[Object count change data]
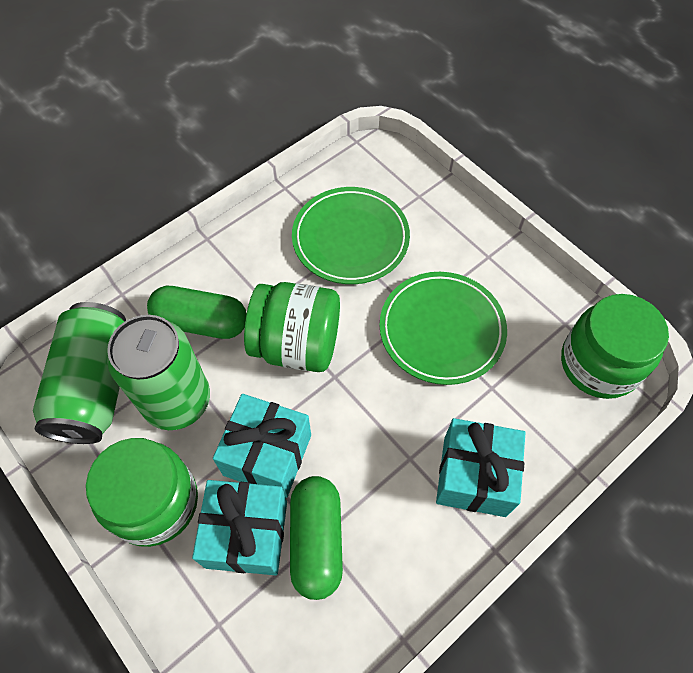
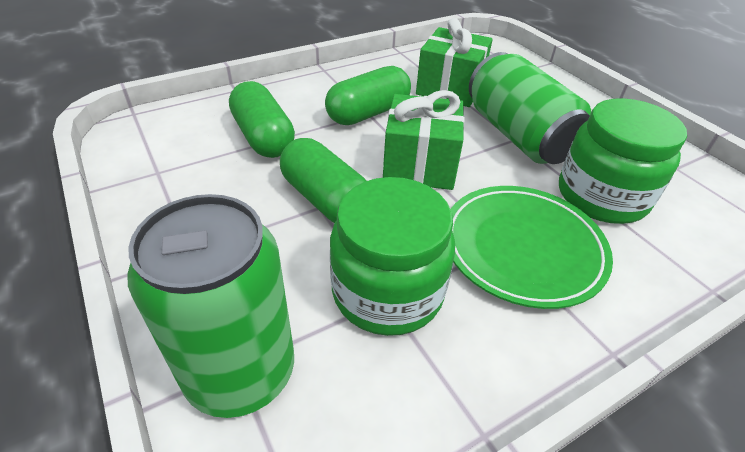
green capsule: [147,286,247,339] [290,476,343,600] = 2 -> [229,81,295,158] [280,138,367,223] [325,66,411,125] = 3
green gift: none = 0 -> [383,90,465,190] [416,18,493,107] = 2
green jar: [86,438,198,547] [244,282,340,372] [561,294,669,399] = 3 -> [330,177,455,336] [559,98,687,224] = 2
green plate: [292,187,410,284] [379,272,507,385] = 2 -> [450,186,613,309] = 1
turquoise gift: [192,480,287,575] [213,394,311,498] [436,418,525,517] = 3 -> none = 0

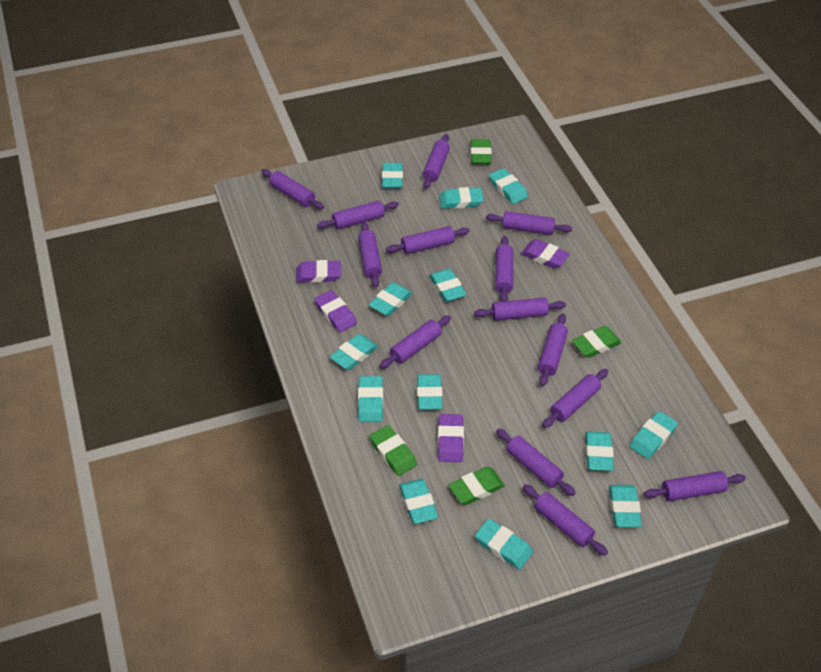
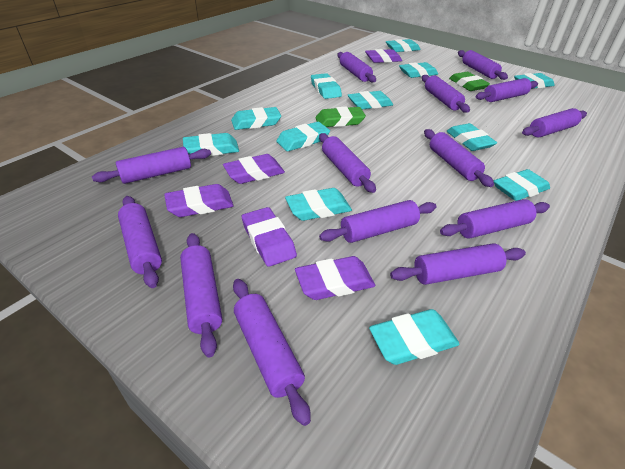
green eraser: [369,425,417,476] [448,467,505,505] [470,139,492,164] [572,326,621,358] = 4 -> [315,107,366,127] [449,72,490,91] = 2
purple eraser: [296,260,341,283] [314,290,357,333] [438,414,464,462] [521,239,570,269] = 4 -> [164,184,234,217] [223,154,285,184] [242,207,297,267] [295,256,375,300] [365,49,402,63] = 5
turquoise eraser: [330,334,378,370] [358,376,383,422] [369,282,412,316] [382,163,403,189] [399,479,438,524] [417,374,443,409] [429,269,467,302] [439,187,484,209] [475,519,533,570] [489,168,528,204] [585,431,614,471] [609,485,642,527] [629,411,678,459] = 13 -> [183,133,239,156] [231,107,281,130] [276,122,330,151] [285,188,352,221] [311,73,342,99] [348,91,393,109] [369,309,460,365] [386,39,421,52] [399,62,438,78] [447,123,497,151] [493,169,550,201] [514,73,555,89] = 12

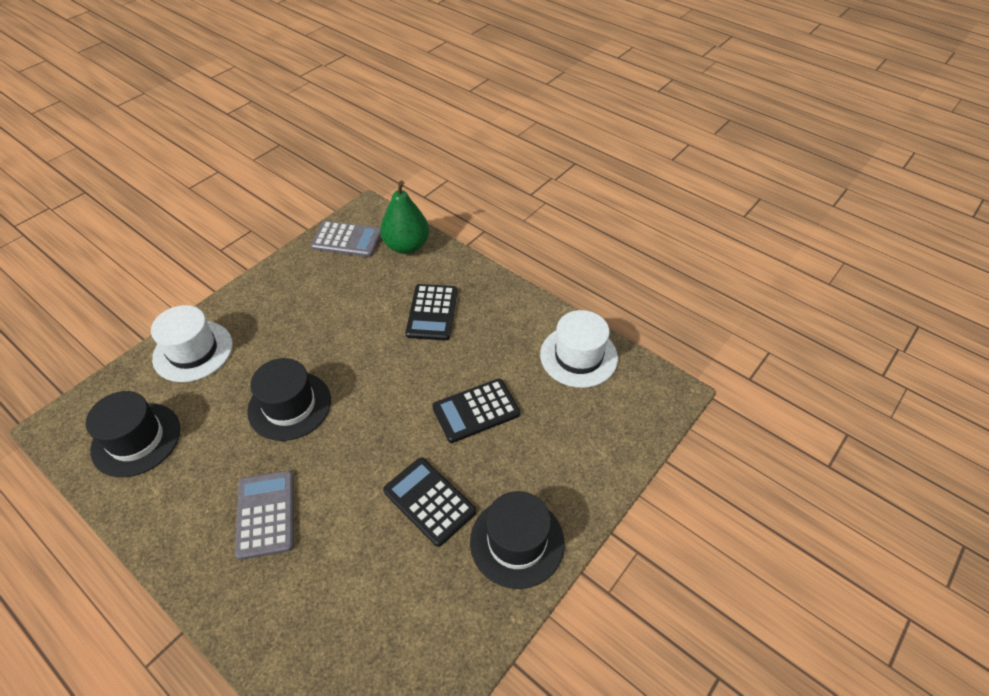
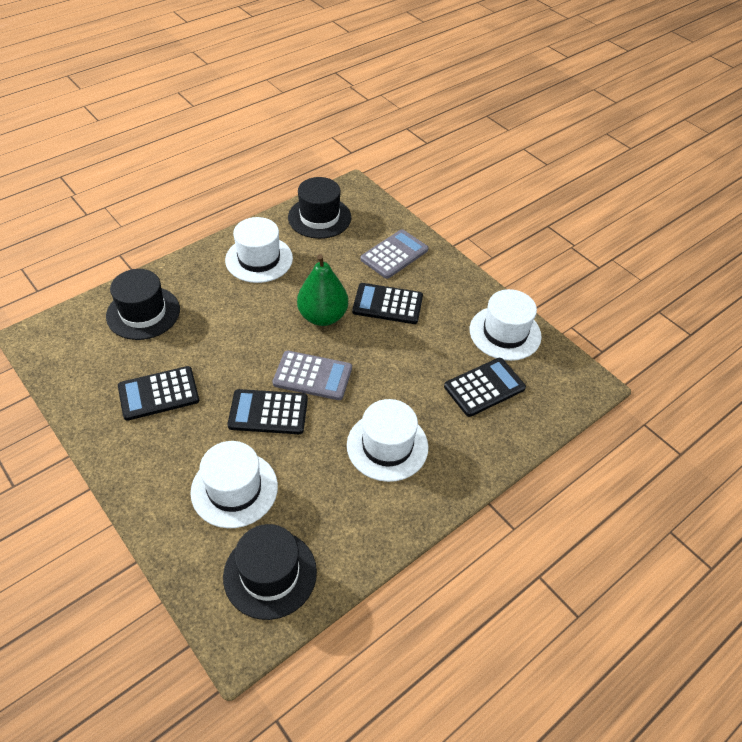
black calculator: [383,458,476,547] [406,284,457,341] [432,379,520,443] = 3 -> [118,366,199,421] [227,389,308,434] [352,283,423,324] [444,358,526,417] = 4
white hat: [151,305,233,382] [540,310,618,388] = 2 -> [190,441,278,528] [225,217,293,283] [347,399,429,482] [470,289,542,361] = 4

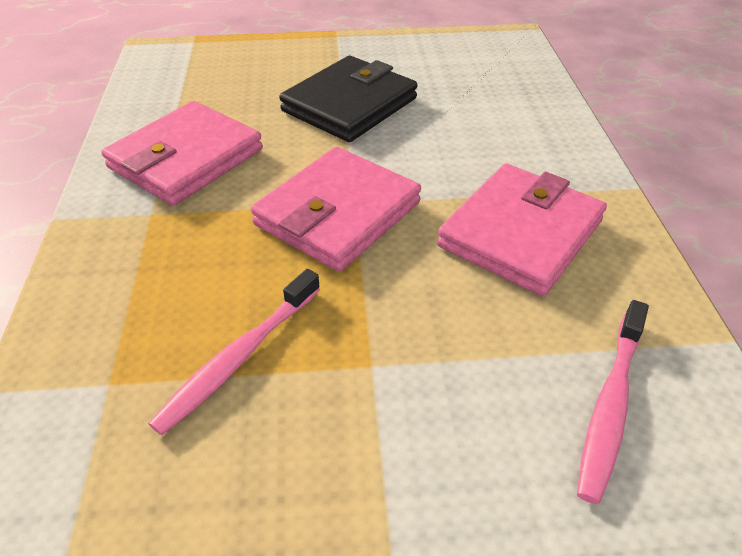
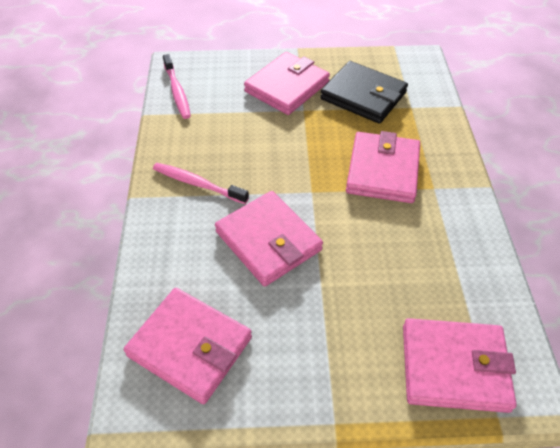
pink wallet: [101,101,263,206] [251,147,421,272] [437,164,607,296] = 3 -> [124,288,252,404] [215,191,323,287] [244,52,330,115] [346,131,420,203] [403,318,516,413] = 5

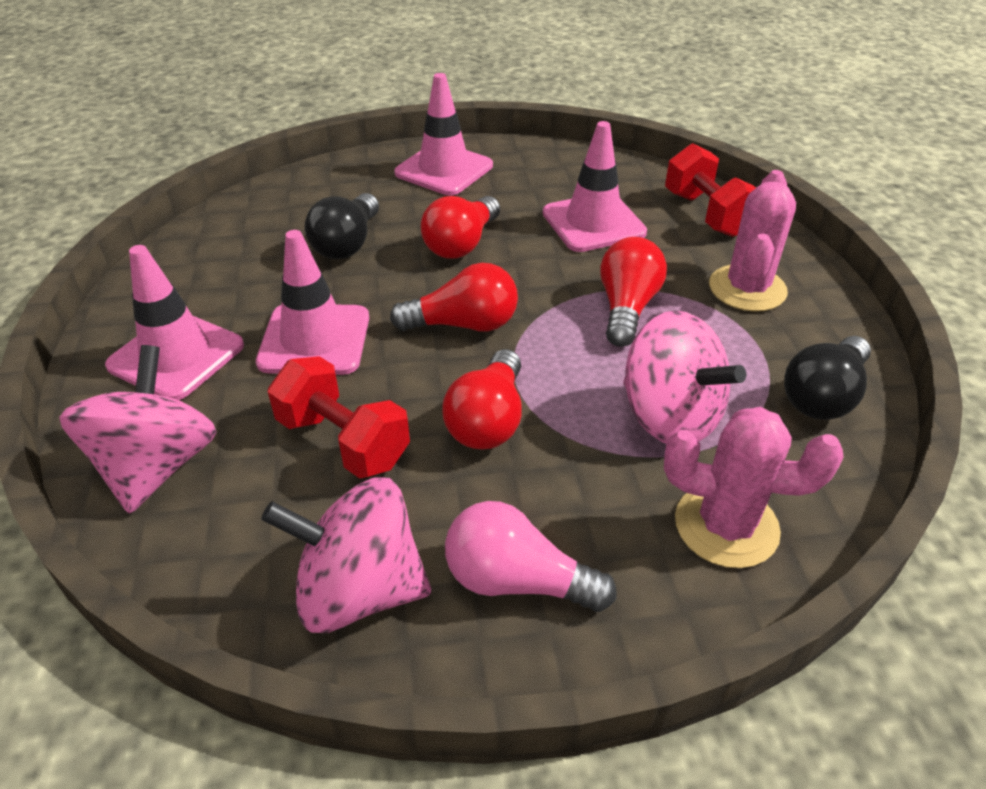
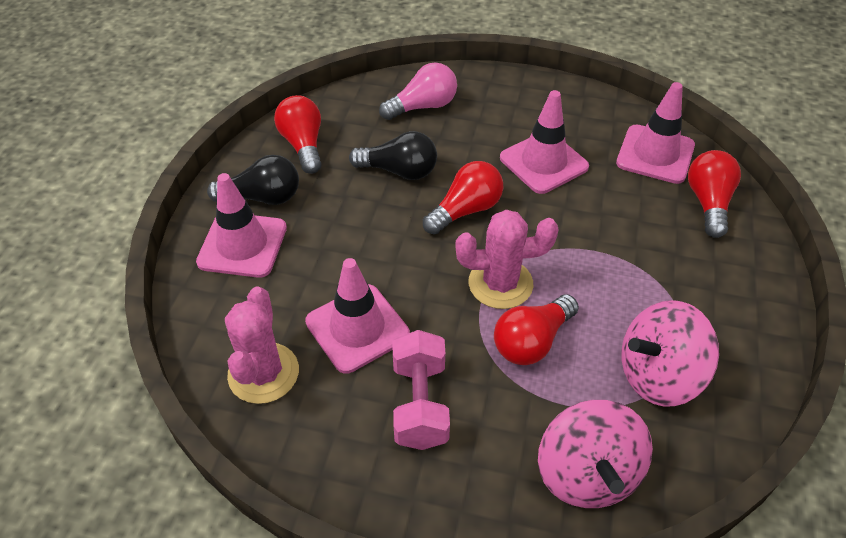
pink dumbbell: none = 0 -> [393,330,450,450] = 1
pink spinning top: [59,345,217,514] [261,477,431,633] [623,310,746,444] = 3 -> [538,400,653,508] [621,300,719,407] = 2
red dumbbell: [268,356,410,479] [665,143,756,237] = 2 -> none = 0

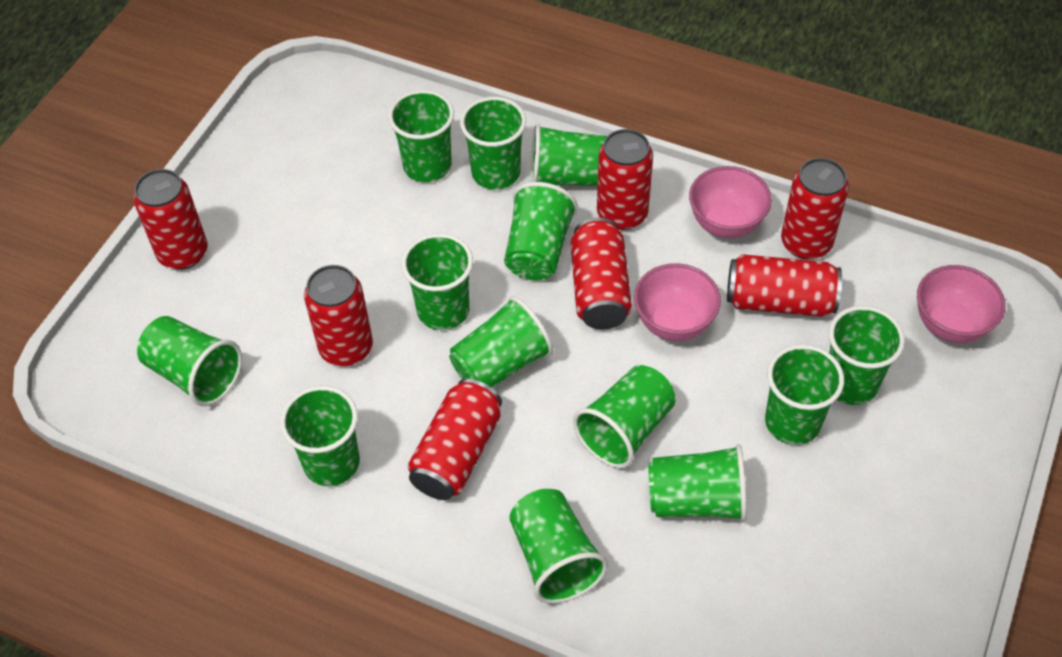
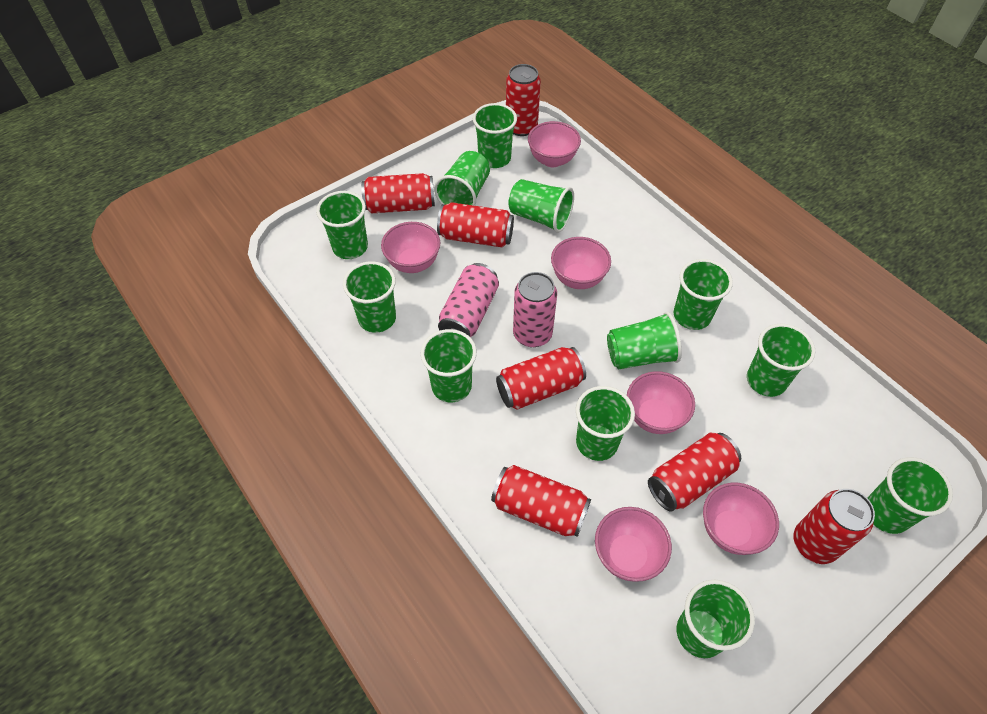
green cup: [137,316,242,406] [280,386,360,486] [388,90,454,182] [402,233,473,330] [449,296,553,388] [460,97,526,189] [504,182,578,280] [509,489,608,604] [531,124,607,186] [573,365,676,468] [648,444,747,522] [765,344,844,445] [829,306,905,405] = 13 -> [316,191,368,259] [343,261,396,333] [421,329,477,402] [434,151,490,206] [473,103,517,168] [508,179,574,233] [576,386,635,461] [607,312,682,369] [674,259,733,330] [677,580,755,658] [747,324,816,397] [868,457,953,534] = 12
pink bowl: [634,263,721,341] [689,166,772,238] [917,265,1006,343] = 3 -> [381,222,440,273] [528,121,581,167] [551,237,611,289] [595,507,672,582] [627,371,695,434] [703,483,779,555] = 6
pink can: none = 0 -> [438,263,499,337] [513,272,557,347] = 2

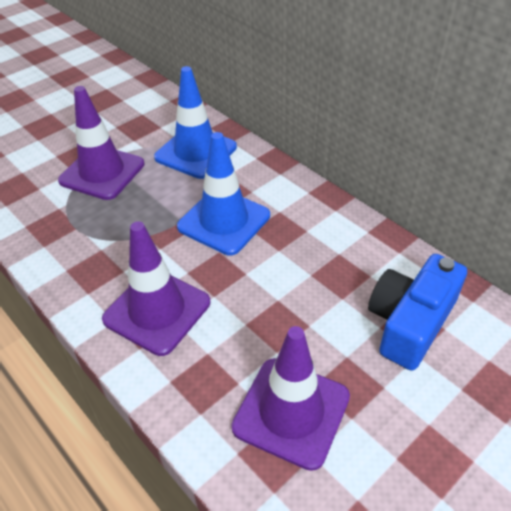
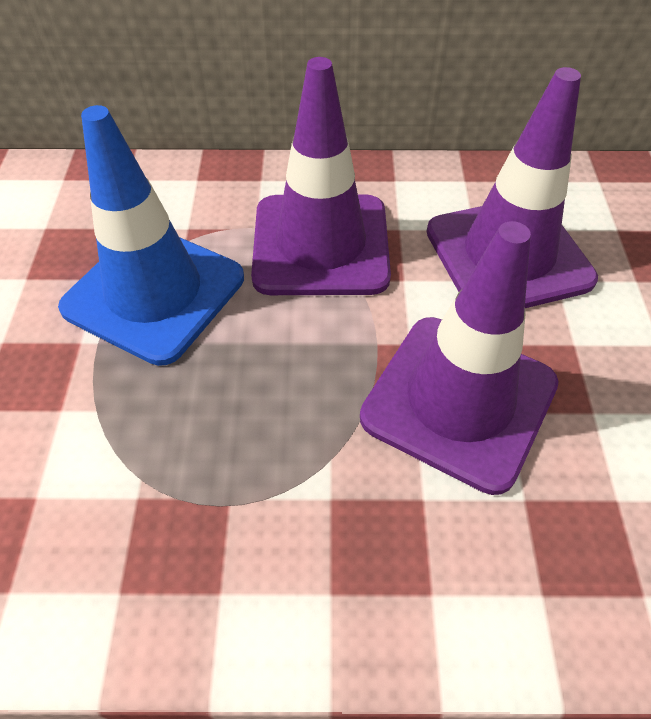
blue camera: [368,254,467,371] = 1 -> none = 0
blue traffic cone: [154,66,237,179] [177,132,270,255] = 2 -> [58,105,244,366] = 1

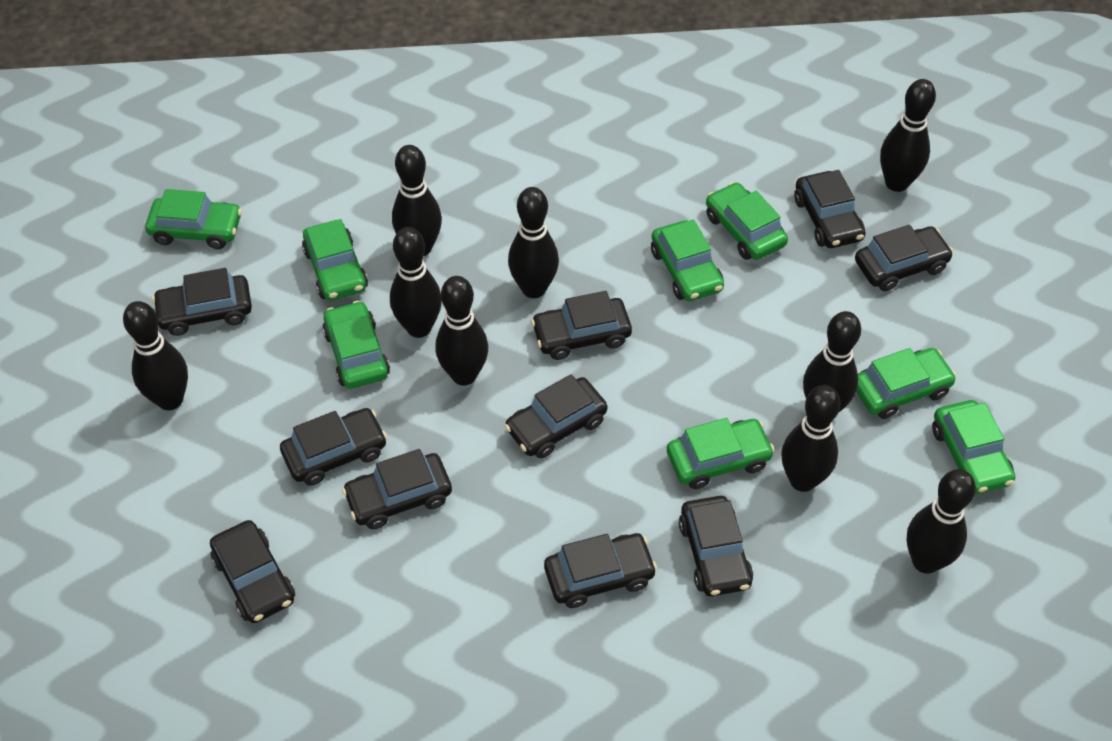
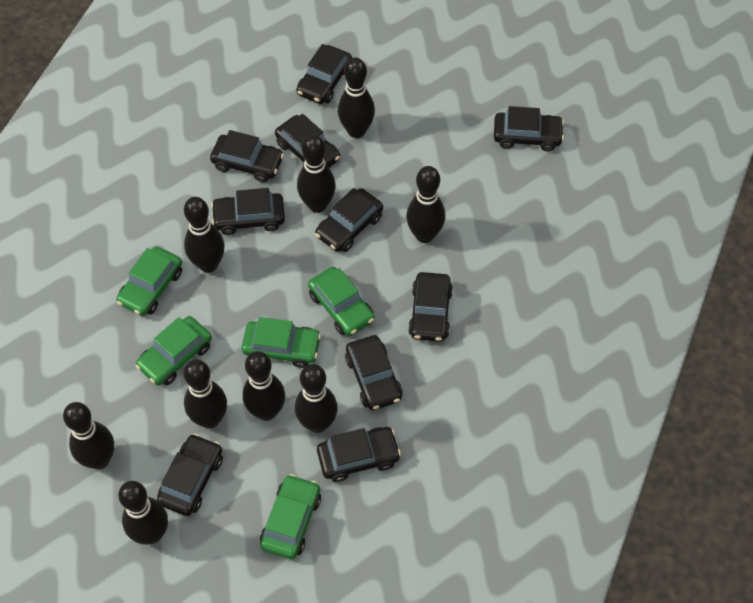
green car: [145,189,242,249] [302,219,368,301] [322,301,390,389] [651,220,724,301] [667,418,775,489] [706,182,788,260] [856,348,957,419] [932,400,1015,494] = 8 -> [116,246,182,316] [136,316,212,386] [242,317,321,368] [260,474,321,559] [308,267,375,336] = 5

- [INSTRUCTIONS FOR THE TASK]:
Each line from the first line of the records through the line containing "purple eraser: [296,260,341,283]" must be reproduced exactly, with both ends included and all pictures omitted; nothing else belongs in the answer.

- [WORKED SOLUTION]:
green capsule: [147,286,247,339] [290,476,343,600] = 2 -> [229,81,295,158] [280,138,367,223] [325,66,411,125] = 3
green gift: none = 0 -> [383,90,465,190] [416,18,493,107] = 2
green jar: [86,438,198,547] [244,282,340,372] [561,294,669,399] = 3 -> [330,177,455,336] [559,98,687,224] = 2
green plate: [292,187,410,284] [379,272,507,385] = 2 -> [450,186,613,309] = 1
turquoise gift: [192,480,287,575] [213,394,311,498] [436,418,525,517] = 3 -> none = 0

green eraser: [369,425,417,476] [448,467,505,505] [470,139,492,164] [572,326,621,358] = 4 -> [315,107,366,127] [449,72,490,91] = 2
purple eraser: [296,260,341,283] [314,290,357,333] [438,414,464,462] [521,239,570,269] = 4 -> [164,184,234,217] [223,154,285,184] [242,207,297,267] [295,256,375,300] [365,49,402,63] = 5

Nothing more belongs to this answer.